_Recorded information_.

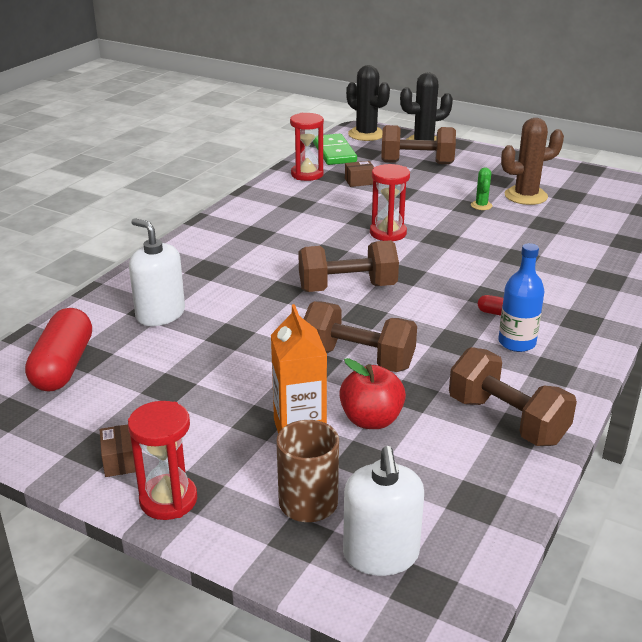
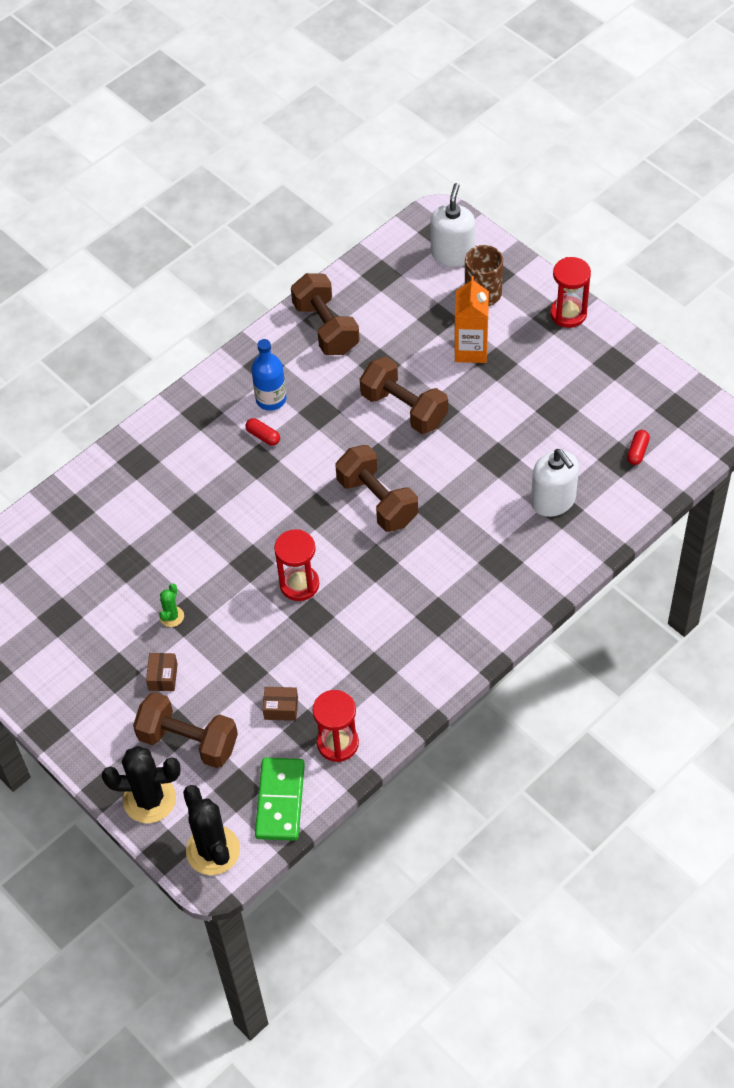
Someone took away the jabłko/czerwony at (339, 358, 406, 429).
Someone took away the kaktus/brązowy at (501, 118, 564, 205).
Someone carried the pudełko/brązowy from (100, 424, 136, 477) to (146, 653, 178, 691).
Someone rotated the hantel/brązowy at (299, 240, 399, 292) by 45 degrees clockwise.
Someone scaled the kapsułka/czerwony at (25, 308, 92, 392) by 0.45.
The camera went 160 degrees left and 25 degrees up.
---
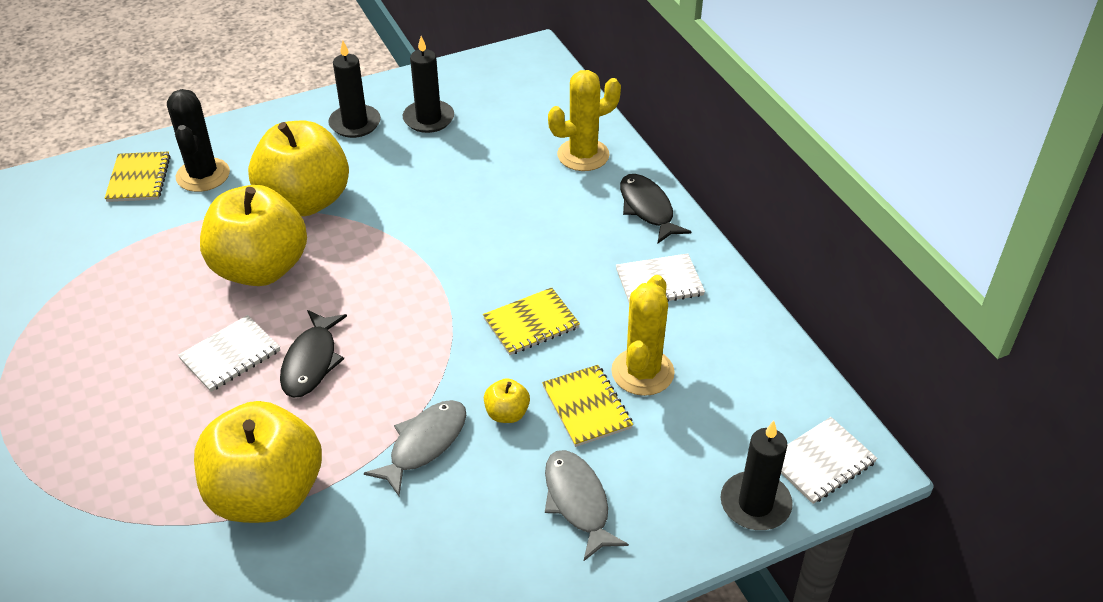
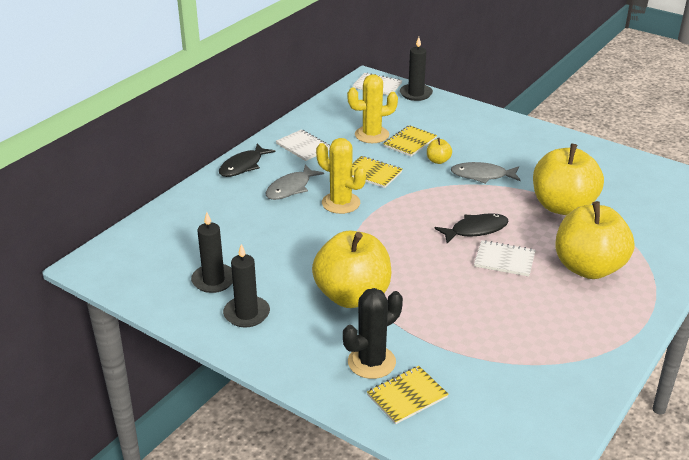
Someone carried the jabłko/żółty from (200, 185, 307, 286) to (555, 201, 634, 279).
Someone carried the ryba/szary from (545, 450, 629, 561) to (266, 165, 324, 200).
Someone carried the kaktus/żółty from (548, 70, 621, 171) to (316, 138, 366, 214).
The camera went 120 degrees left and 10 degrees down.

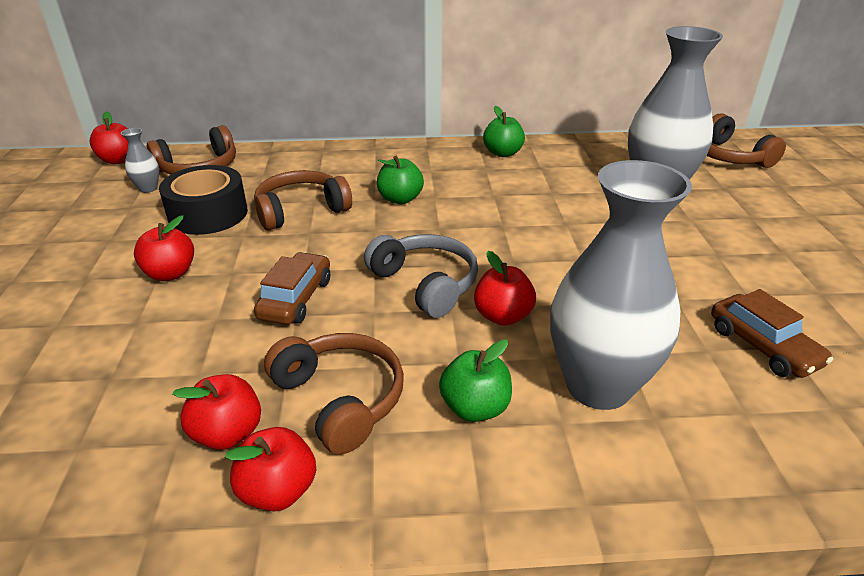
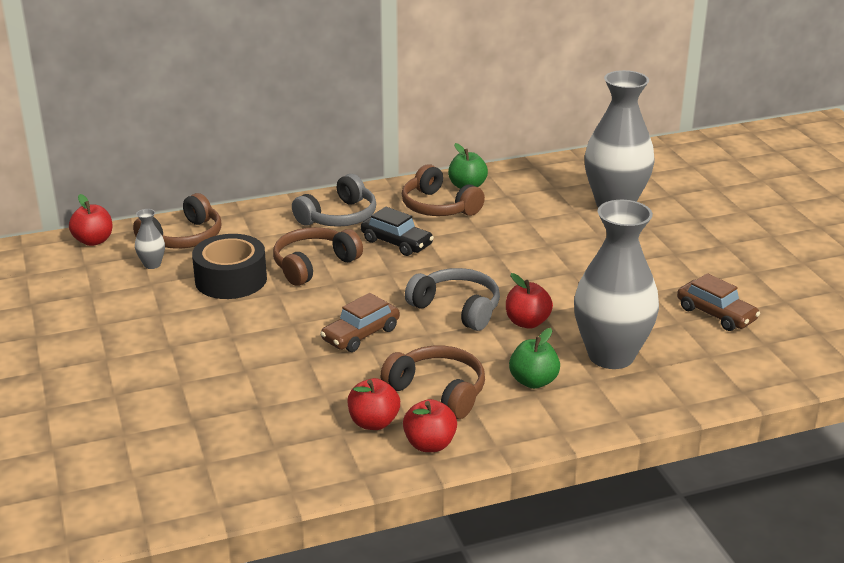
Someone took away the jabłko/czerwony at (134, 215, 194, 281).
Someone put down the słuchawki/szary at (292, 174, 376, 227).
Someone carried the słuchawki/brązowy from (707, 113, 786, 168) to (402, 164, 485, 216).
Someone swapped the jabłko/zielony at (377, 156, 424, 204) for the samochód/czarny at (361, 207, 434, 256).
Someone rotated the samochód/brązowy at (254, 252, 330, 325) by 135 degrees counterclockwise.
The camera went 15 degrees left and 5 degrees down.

_Your instructions_. Once you find the line with "Someone scaled the" above, print it and every line after it up to and including the line with "The camera went 160", exactly as written and nothing else.

_The completed task_.
Someone scaled the kapsułka/czerwony at (25, 308, 92, 392) by 0.45.
The camera went 160 degrees left and 25 degrees up.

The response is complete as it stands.